**EXERCISE GOAL**
Under this line are the records; write out word for word the part that begins at the line containing "was: OrangeColouredSolidCube" and ends at the line containing "in_second: [203, 350, 272, 444]", and no more.

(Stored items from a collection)
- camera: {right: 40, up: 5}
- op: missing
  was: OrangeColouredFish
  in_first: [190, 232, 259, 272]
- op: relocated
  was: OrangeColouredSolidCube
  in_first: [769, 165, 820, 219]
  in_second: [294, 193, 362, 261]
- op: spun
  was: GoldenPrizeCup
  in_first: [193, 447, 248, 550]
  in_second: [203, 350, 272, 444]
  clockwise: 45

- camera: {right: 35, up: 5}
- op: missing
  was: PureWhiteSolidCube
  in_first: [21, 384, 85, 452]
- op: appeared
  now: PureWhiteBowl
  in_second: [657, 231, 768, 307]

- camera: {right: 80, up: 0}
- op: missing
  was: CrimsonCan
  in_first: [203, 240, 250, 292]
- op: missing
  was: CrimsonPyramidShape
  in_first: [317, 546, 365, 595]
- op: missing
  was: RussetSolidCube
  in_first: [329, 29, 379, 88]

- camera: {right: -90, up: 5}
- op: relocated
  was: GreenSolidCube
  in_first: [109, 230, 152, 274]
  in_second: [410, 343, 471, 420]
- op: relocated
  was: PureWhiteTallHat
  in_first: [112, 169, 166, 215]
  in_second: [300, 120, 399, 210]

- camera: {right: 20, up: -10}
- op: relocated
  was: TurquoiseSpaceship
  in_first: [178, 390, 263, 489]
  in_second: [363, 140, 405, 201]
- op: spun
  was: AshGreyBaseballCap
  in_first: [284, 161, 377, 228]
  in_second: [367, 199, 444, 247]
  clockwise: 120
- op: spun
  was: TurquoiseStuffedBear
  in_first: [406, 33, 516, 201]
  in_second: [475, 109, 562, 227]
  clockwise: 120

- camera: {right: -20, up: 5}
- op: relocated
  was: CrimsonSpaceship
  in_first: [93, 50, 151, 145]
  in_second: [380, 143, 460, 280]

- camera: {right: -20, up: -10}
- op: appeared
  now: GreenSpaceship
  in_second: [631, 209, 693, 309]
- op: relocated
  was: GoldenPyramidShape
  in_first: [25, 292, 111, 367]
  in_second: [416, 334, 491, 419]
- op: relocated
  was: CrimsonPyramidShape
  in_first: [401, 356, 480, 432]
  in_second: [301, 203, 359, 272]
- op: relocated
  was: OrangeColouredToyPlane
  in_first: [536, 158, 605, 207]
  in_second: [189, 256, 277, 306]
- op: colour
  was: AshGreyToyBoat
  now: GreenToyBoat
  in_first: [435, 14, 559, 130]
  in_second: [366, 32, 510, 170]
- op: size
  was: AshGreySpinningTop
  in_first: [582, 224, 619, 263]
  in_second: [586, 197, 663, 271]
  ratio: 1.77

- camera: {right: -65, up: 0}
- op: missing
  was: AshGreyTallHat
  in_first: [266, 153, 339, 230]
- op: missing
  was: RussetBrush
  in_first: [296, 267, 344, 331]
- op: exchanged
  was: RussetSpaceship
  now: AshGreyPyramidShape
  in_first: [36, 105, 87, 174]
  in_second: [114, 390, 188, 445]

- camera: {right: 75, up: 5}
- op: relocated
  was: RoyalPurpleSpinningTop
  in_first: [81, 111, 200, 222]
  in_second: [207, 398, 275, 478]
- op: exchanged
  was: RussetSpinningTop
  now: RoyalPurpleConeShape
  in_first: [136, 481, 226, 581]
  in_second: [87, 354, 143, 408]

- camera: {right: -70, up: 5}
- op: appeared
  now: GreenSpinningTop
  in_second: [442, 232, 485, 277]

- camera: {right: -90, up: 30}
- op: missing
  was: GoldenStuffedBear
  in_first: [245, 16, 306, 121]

**TASK SOLUTION**
  was: OrangeColouredSolidCube
  in_first: [769, 165, 820, 219]
  in_second: [294, 193, 362, 261]
- op: spun
  was: GoldenPrizeCup
  in_first: [193, 447, 248, 550]
  in_second: [203, 350, 272, 444]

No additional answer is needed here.